- What to produce:
What you return should be the lines of the data containing "purple", each in full.

○ ○ ○

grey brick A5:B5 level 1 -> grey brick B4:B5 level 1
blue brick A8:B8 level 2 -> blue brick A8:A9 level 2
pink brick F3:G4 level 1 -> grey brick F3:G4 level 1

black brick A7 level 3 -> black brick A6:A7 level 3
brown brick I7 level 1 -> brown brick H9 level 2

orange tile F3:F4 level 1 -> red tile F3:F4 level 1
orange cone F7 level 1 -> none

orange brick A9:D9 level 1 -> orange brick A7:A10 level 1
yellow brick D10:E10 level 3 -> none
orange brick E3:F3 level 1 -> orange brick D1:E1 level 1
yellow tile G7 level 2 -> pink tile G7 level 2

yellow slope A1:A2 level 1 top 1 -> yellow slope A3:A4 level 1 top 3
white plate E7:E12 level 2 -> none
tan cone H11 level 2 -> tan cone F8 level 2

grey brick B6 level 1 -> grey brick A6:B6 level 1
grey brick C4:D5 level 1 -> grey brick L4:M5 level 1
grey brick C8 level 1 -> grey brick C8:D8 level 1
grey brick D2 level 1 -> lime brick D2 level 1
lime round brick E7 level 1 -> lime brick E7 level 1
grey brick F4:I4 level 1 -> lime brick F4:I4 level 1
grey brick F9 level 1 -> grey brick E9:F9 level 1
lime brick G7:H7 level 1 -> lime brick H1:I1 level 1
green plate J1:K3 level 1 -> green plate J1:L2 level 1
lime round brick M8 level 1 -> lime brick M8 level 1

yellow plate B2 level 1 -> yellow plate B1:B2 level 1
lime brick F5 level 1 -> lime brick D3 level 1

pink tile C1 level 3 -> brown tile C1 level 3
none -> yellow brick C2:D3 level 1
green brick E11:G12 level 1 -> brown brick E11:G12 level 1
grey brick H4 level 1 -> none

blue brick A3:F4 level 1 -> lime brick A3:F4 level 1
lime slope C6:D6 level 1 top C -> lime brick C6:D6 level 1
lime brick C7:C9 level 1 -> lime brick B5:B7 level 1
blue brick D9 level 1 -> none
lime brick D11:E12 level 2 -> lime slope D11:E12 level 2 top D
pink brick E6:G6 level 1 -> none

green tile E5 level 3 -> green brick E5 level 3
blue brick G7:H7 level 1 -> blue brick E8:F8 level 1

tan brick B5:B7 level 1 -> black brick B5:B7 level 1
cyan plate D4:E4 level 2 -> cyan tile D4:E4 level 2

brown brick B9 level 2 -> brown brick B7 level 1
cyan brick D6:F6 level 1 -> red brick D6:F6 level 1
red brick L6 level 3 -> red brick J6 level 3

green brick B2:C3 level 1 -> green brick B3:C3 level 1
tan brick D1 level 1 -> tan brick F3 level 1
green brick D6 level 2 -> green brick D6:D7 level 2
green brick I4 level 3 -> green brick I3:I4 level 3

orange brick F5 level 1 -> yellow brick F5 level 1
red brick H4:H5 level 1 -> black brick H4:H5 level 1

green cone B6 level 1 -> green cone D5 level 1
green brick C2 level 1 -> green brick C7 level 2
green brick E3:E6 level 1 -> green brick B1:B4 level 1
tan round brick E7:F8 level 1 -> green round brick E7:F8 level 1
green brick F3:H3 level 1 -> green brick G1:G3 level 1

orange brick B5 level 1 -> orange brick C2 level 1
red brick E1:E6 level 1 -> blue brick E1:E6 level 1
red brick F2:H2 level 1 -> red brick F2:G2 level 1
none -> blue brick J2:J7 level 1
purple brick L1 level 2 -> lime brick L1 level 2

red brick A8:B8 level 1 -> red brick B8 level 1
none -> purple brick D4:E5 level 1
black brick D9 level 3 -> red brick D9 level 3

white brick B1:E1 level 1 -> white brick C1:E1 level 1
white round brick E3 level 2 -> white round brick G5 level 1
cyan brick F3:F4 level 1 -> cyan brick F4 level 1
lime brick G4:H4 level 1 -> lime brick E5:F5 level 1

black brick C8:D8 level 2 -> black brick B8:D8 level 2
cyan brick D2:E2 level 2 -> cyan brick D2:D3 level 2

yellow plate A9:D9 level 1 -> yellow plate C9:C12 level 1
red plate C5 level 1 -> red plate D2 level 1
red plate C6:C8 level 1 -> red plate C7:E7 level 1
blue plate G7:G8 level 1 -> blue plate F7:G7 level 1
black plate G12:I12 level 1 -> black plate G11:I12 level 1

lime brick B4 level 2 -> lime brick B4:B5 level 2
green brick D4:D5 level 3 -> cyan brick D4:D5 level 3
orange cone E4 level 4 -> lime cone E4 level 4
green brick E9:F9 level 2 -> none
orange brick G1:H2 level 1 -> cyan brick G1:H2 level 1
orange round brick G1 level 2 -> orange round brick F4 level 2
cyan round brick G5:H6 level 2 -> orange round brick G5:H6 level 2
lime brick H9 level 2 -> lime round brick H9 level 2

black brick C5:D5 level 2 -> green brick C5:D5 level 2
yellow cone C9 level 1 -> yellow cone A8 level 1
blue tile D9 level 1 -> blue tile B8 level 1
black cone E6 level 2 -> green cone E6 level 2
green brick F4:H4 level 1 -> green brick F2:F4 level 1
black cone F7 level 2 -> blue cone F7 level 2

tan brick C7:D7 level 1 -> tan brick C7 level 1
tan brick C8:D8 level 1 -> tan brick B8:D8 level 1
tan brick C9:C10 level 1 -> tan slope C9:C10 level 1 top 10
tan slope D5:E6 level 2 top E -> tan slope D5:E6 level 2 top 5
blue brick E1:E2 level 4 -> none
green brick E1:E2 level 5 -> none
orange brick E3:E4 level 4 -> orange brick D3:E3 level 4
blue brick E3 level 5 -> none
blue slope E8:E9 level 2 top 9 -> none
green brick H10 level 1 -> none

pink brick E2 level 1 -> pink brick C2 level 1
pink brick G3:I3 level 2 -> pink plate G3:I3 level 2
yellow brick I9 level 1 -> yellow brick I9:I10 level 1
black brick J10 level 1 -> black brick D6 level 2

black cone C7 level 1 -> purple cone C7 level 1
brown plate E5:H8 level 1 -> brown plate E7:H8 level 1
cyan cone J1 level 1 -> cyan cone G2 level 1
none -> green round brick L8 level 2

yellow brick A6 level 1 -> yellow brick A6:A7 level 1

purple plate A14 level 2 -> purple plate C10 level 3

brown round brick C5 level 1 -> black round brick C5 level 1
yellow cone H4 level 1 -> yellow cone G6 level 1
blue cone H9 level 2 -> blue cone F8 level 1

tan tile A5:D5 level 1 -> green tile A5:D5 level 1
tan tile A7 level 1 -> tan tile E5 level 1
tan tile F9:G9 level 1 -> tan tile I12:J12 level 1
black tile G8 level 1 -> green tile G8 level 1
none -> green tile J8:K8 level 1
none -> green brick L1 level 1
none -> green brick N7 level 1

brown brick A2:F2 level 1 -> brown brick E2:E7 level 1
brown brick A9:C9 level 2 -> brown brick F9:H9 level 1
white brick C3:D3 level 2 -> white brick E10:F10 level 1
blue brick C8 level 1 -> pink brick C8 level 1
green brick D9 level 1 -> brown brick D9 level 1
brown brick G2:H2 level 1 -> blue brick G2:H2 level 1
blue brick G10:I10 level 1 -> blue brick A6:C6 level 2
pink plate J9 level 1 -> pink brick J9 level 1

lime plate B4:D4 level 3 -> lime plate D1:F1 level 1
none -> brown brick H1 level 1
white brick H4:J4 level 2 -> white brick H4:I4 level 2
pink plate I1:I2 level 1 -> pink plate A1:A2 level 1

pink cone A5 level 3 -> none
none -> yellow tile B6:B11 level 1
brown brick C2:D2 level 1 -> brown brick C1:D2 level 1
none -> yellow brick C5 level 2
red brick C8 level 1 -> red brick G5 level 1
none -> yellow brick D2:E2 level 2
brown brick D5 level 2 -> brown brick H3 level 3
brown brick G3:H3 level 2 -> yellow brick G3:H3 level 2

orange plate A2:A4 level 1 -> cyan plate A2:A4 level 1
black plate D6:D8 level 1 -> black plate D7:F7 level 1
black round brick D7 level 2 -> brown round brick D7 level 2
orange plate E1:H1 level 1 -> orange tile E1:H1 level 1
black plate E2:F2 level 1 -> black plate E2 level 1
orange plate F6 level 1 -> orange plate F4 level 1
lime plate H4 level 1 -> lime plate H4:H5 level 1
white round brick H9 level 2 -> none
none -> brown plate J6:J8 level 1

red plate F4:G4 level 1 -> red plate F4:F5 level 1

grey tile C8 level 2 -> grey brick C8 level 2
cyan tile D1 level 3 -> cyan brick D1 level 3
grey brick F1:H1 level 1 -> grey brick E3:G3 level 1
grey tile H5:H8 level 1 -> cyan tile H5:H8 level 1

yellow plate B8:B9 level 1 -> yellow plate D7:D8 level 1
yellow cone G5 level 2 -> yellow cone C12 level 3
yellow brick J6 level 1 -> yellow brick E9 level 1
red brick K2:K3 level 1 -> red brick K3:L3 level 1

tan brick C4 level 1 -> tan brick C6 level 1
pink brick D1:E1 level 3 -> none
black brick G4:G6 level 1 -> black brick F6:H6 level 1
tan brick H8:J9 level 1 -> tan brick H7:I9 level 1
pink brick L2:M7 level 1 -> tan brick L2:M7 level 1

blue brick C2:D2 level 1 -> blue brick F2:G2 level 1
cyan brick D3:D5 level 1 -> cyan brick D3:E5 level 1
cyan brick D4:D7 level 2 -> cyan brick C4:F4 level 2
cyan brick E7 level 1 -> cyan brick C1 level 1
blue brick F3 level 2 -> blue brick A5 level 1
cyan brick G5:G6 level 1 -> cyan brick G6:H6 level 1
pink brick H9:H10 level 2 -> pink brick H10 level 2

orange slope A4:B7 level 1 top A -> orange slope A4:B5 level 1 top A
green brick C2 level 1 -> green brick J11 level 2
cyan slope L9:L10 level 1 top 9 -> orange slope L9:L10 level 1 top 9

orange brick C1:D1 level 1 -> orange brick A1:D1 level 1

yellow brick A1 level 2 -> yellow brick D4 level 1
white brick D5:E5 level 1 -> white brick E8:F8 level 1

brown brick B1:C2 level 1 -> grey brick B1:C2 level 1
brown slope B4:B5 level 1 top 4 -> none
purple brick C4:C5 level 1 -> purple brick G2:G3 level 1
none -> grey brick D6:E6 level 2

○ ○ ○

- Your solution:
purple brick L1 level 2 -> lime brick L1 level 2
none -> purple brick D4:E5 level 1
black cone C7 level 1 -> purple cone C7 level 1
purple plate A14 level 2 -> purple plate C10 level 3
purple brick C4:C5 level 1 -> purple brick G2:G3 level 1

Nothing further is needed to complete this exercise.